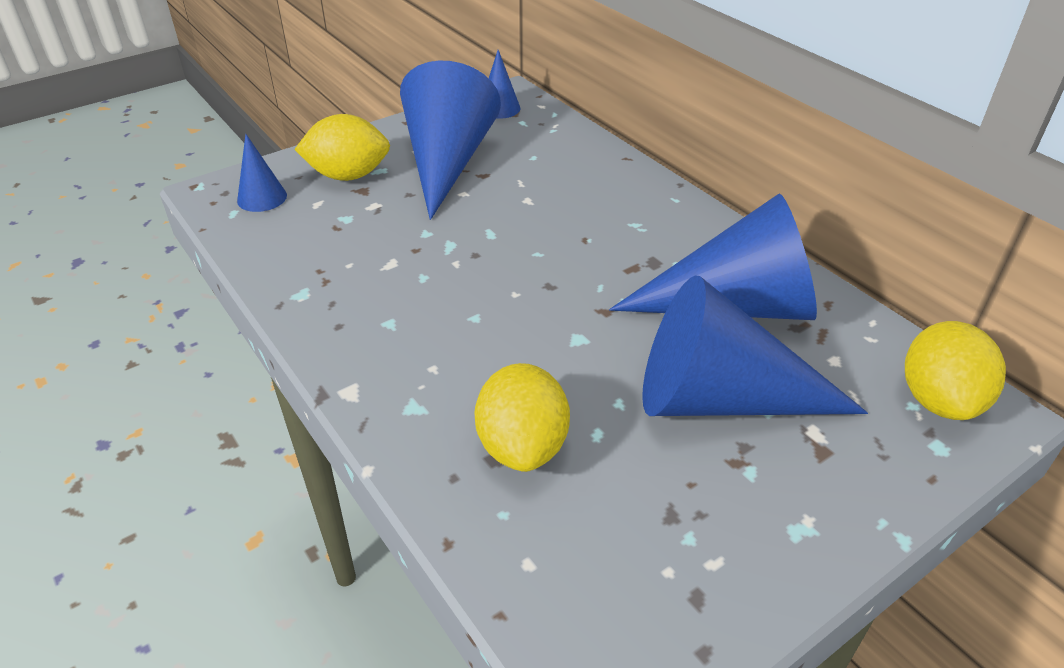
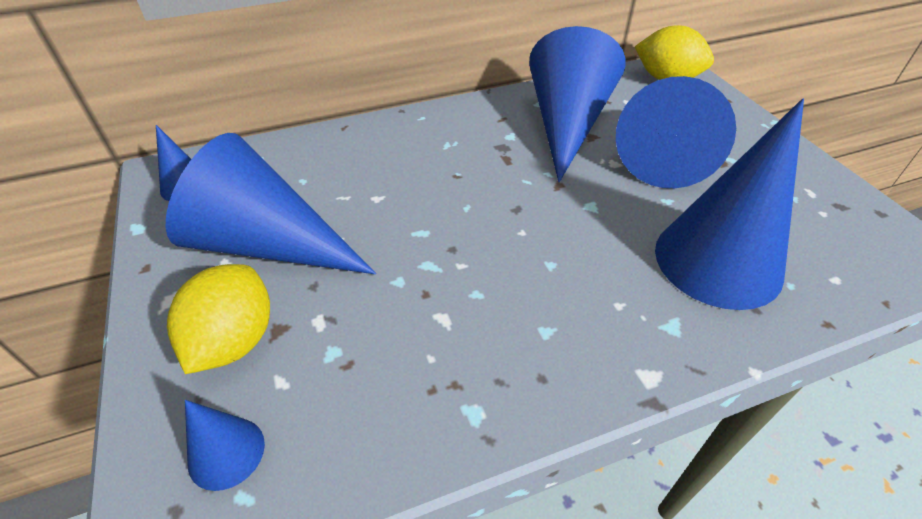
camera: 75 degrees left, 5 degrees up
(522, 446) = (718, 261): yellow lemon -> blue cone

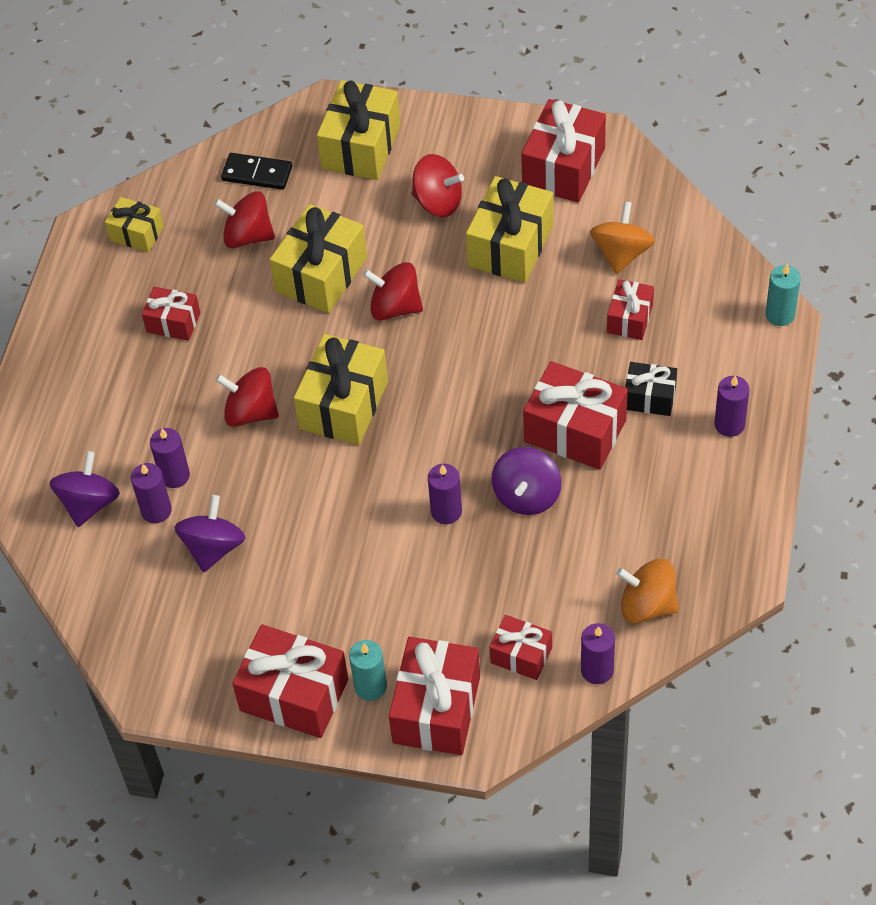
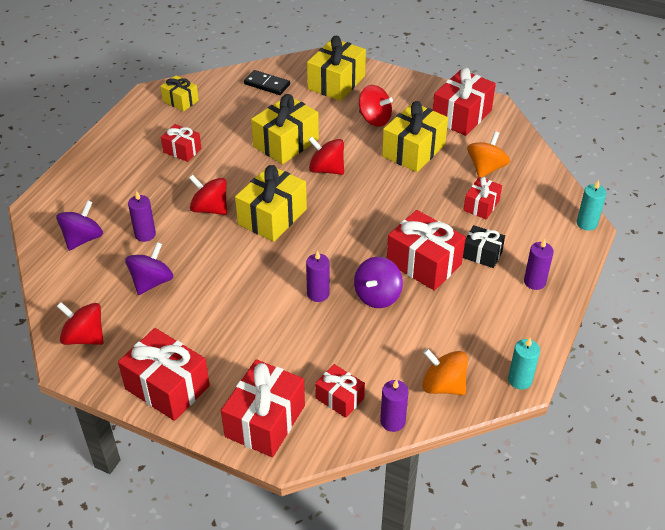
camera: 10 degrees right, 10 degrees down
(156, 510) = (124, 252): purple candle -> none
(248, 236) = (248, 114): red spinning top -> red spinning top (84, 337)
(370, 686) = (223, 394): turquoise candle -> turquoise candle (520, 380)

——————————

For the records above, give the number of lines that include the string "camera", with nothing added.

**Output**
2